:: Provided data
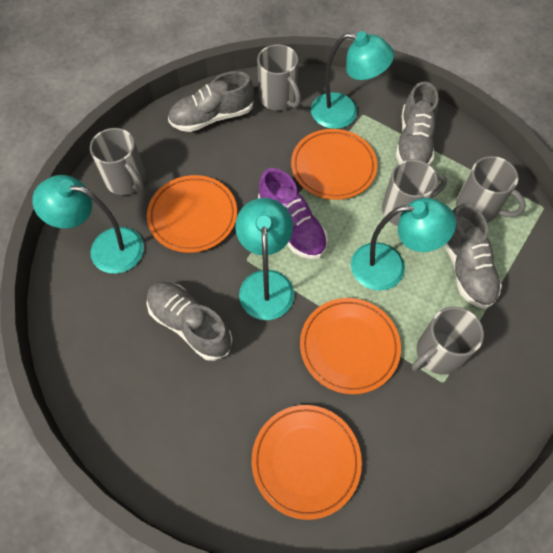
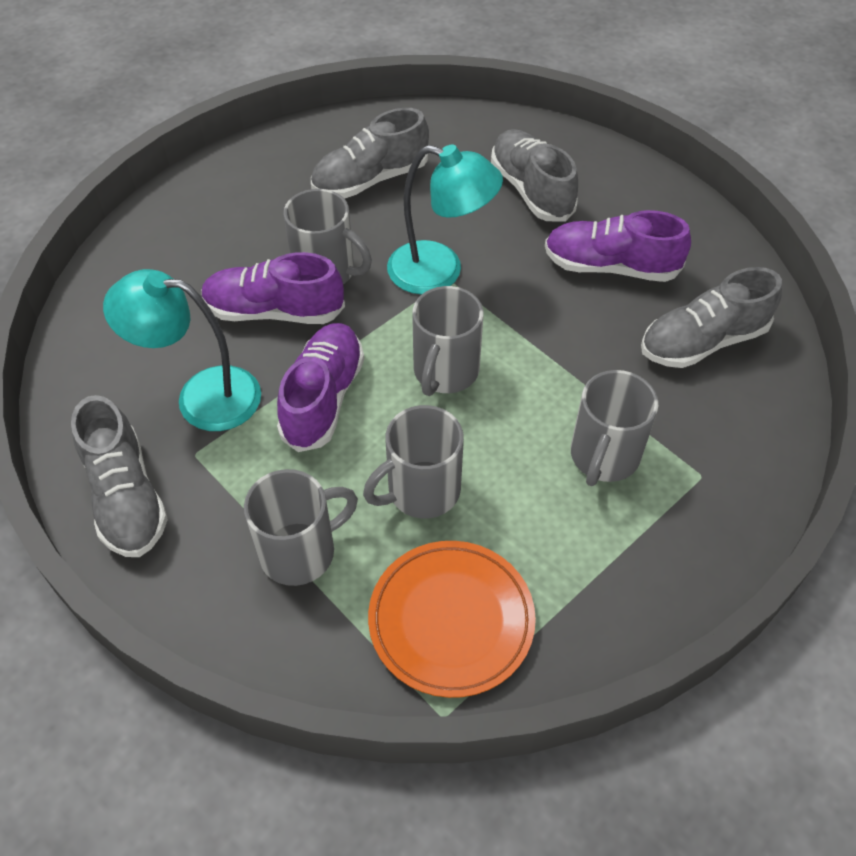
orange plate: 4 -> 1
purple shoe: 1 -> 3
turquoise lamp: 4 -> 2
::::
:: Provided data
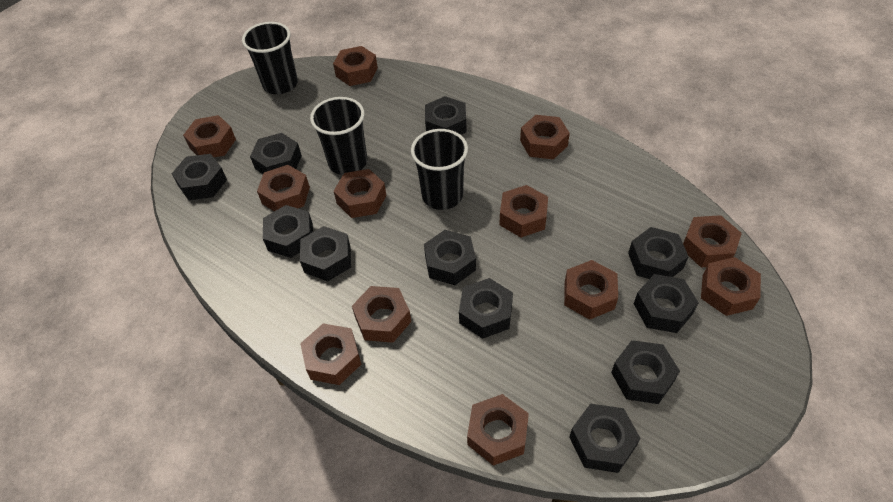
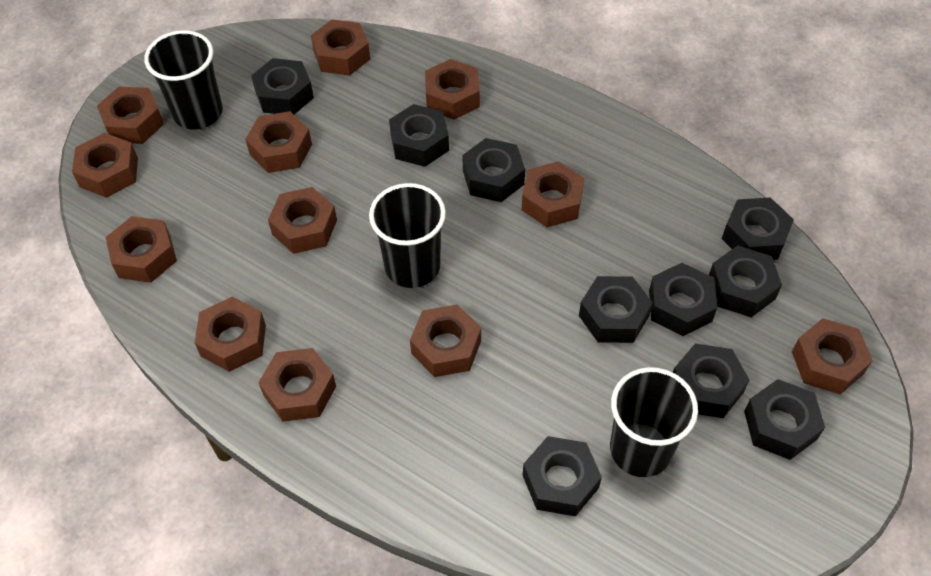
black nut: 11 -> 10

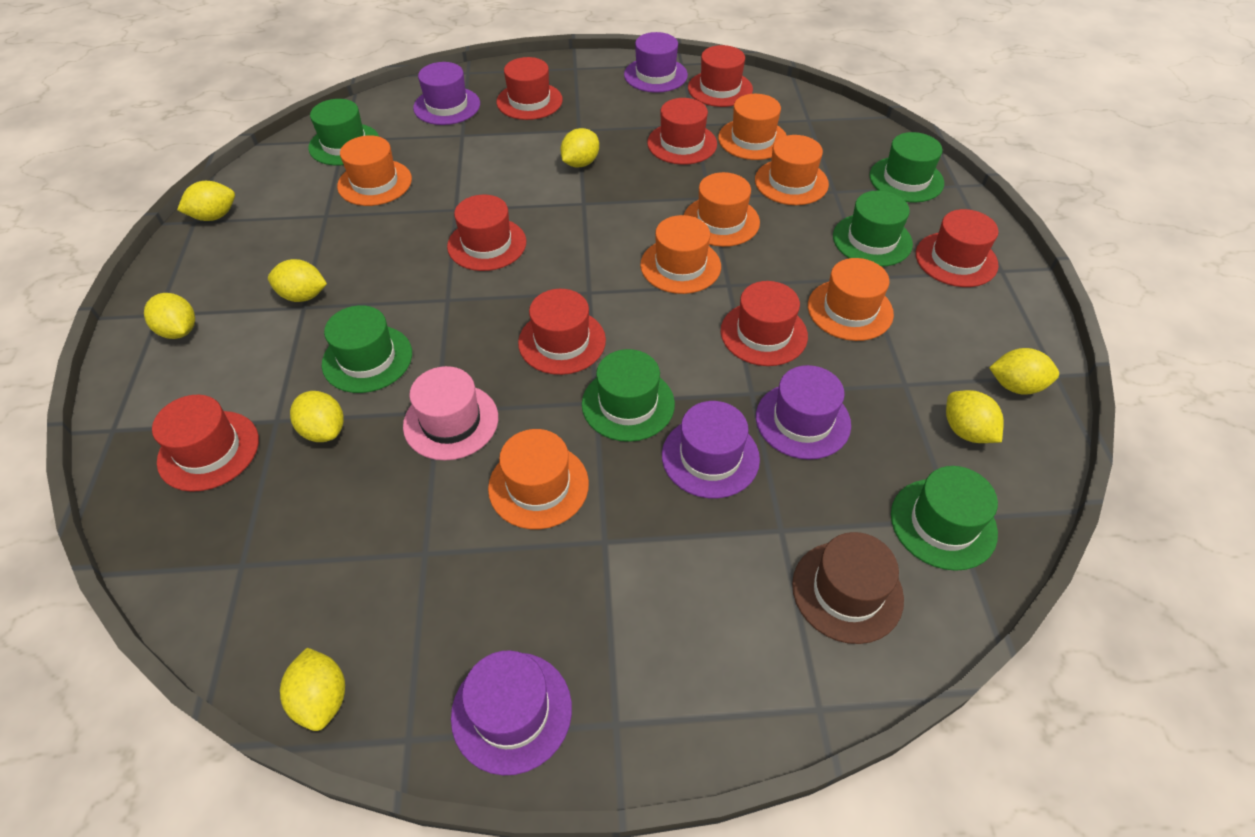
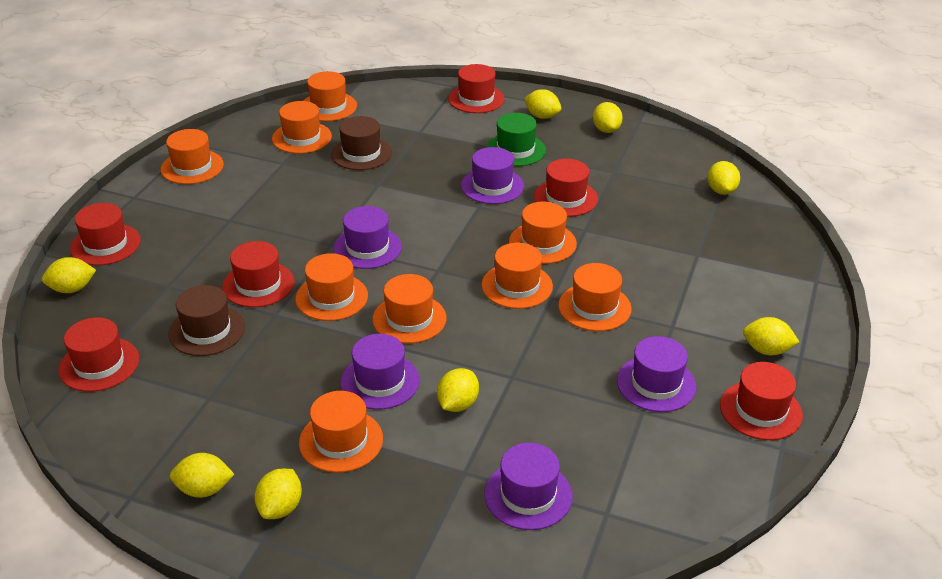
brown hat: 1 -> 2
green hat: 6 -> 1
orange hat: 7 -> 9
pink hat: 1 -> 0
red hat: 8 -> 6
::::
:: Provided data
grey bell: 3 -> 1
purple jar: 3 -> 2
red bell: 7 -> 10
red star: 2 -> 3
::::
Problem requirements: Word for word, restate the lines of the data above that fall between the line holding "brown hat: 1 -> 2" and the line holding "red hat: 8 -> 6", inclusive, and no other lines.

Solution for this problem:
brown hat: 1 -> 2
green hat: 6 -> 1
orange hat: 7 -> 9
pink hat: 1 -> 0
red hat: 8 -> 6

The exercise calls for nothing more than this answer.